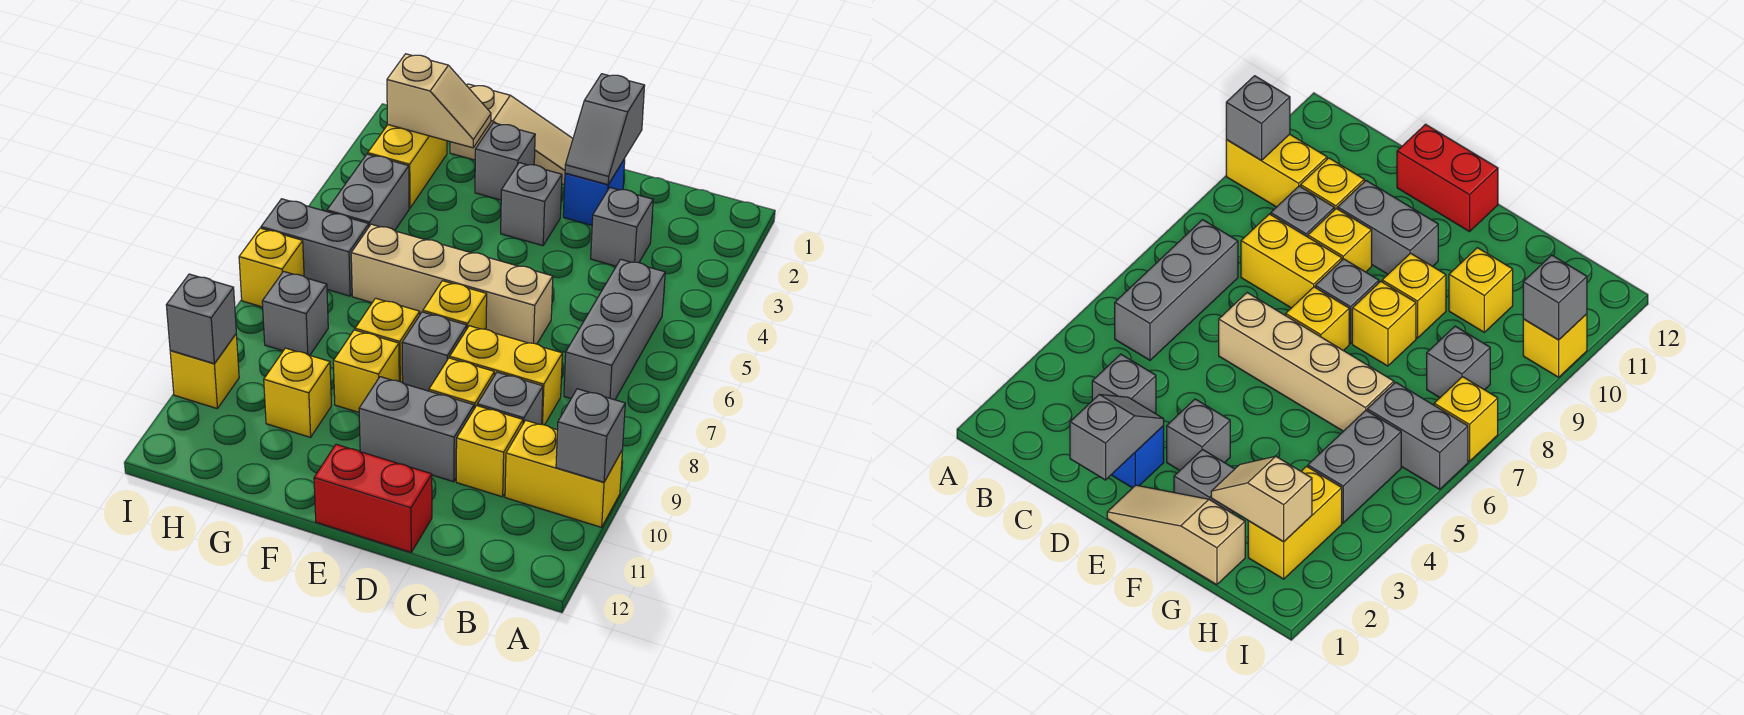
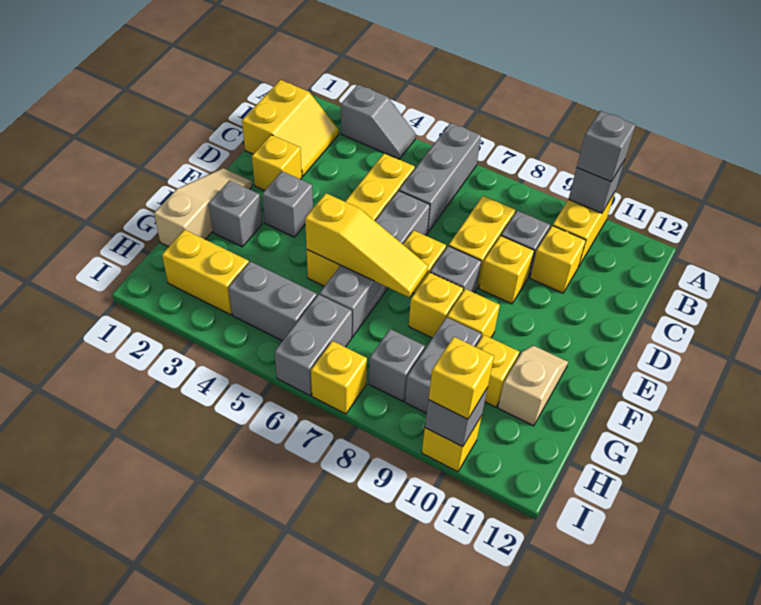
none -> yellow 2x2 slope [242,80,339,176]
grey 1x3 brick [564,259,665,400] -> grey 1x3 brick turned to [399,123,481,233]
grey 1x1 brick [591,188,653,266] -> grey 1x1 brick moved to [577,111,635,182]
none -> yellow 1x4 brick [307,153,415,286]
grey 1x2 slope [565,74,645,185] -> grey 1x2 slope moved to [341,84,416,159]
blue 1x1 brick [563,159,625,225] -> yellow 1x1 brick [252,135,302,191]
tan 1x4 brick [351,224,553,344] -> grey 1x4 brick [320,191,430,337]
grey 1x2 brick [359,377,474,482] -> grey 1x2 brick moved to [405,317,481,413]
red 1x2 brick [314,444,432,552] -> none
none -> yellow 1x3 slope [305,193,428,297]
tan 1x2 slope [387,54,491,148] -> tan 1x2 slope moved to [498,346,568,426]
none -> yellow 1x1 brick [428,337,494,419]

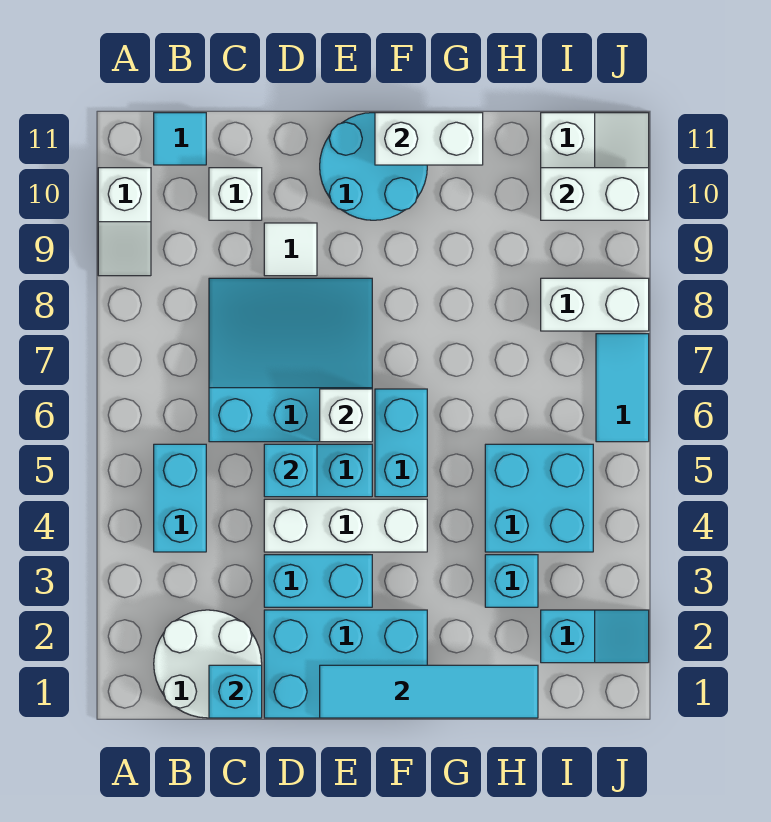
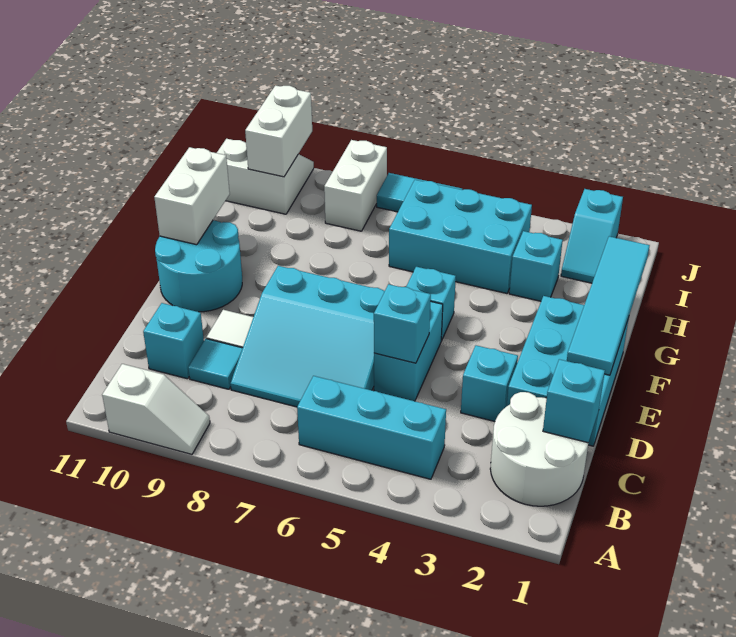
cyan 1x2 brick [154,444,206,552] -> cyan 1x3 brick [297,376,446,479]
cyan 1x1 tile [154,113,206,165] -> cyan 1x1 tile moved to [188,339,243,389]
cyan 3x3 slope [209,278,372,442] -> cyan 3x3 slope turned to [230,266,384,407]
white 1x1 brick [209,168,262,220] -> cyan 1x1 brick [143,303,204,379]
cyan 1x2 brick [264,555,372,607] -> cyan 1x1 brick [461,345,518,421]
white 1x3 brick [264,499,427,552] -> none
white 1x1 brick [320,389,372,442] -> none
cyan 1x2 brick [375,389,427,497] -> cyan 1x1 brick [406,267,456,340]
cyan 2x2 brick [485,444,593,552] -> cyan 2x3 brick [389,180,532,293]
cyan 1x2 slope [541,610,649,663] -> cyan 1x2 slope turned to [561,189,623,283]

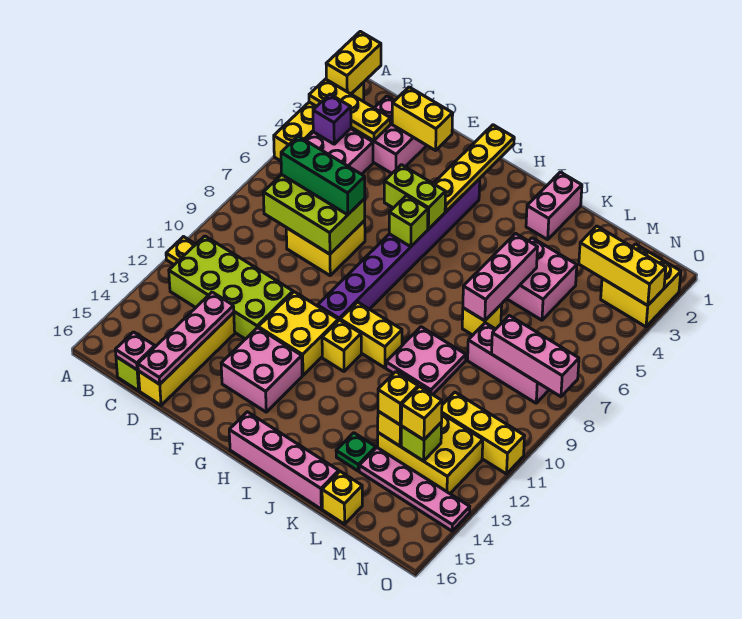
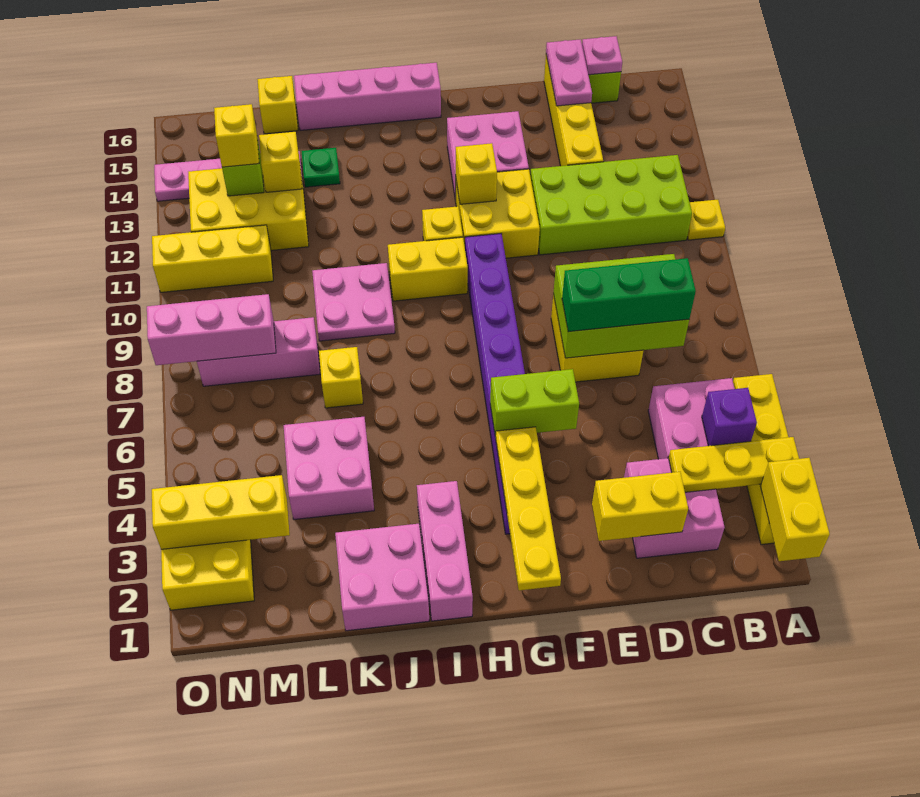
pink 1x4 plate [138,292,234,384] -> pink 1x2 plate [546,39,592,106]
lime 1x1 brick [389,196,428,247] -> none
pink 1x2 brick [526,172,582,240] -> pink 2x2 brick [335,524,429,631]
pink 1x3 brick [463,233,538,321] -> pink 1x3 brick moved to [417,481,473,621]
yellow 1x1 brick [378,372,418,425] -> yellow 1x1 brick moved to [456,143,497,204]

_____

◆ **What you need to do**
In the listing above, find the line holding "none -> yellow 1x3 slope [305,193,428,297]" and the line holding "pink 1x2 brick". Reproduce those two lines and all between them exactly, leaving out pictures.

◆ **Expected answer**
none -> yellow 1x3 slope [305,193,428,297]
tan 1x2 slope [387,54,491,148] -> tan 1x2 slope moved to [498,346,568,426]
none -> yellow 1x1 brick [428,337,494,419]

cyan 1x2 brick [154,444,206,552] -> cyan 1x3 brick [297,376,446,479]
cyan 1x1 tile [154,113,206,165] -> cyan 1x1 tile moved to [188,339,243,389]
cyan 3x3 slope [209,278,372,442] -> cyan 3x3 slope turned to [230,266,384,407]
white 1x1 brick [209,168,262,220] -> cyan 1x1 brick [143,303,204,379]
cyan 1x2 brick [264,555,372,607] -> cyan 1x1 brick [461,345,518,421]
white 1x3 brick [264,499,427,552] -> none
white 1x1 brick [320,389,372,442] -> none
cyan 1x2 brick [375,389,427,497] -> cyan 1x1 brick [406,267,456,340]
cyan 2x2 brick [485,444,593,552] -> cyan 2x3 brick [389,180,532,293]
cyan 1x2 slope [541,610,649,663] -> cyan 1x2 slope turned to [561,189,623,283]

pink 1x4 plate [138,292,234,384] -> pink 1x2 plate [546,39,592,106]
lime 1x1 brick [389,196,428,247] -> none
pink 1x2 brick [526,172,582,240] -> pink 2x2 brick [335,524,429,631]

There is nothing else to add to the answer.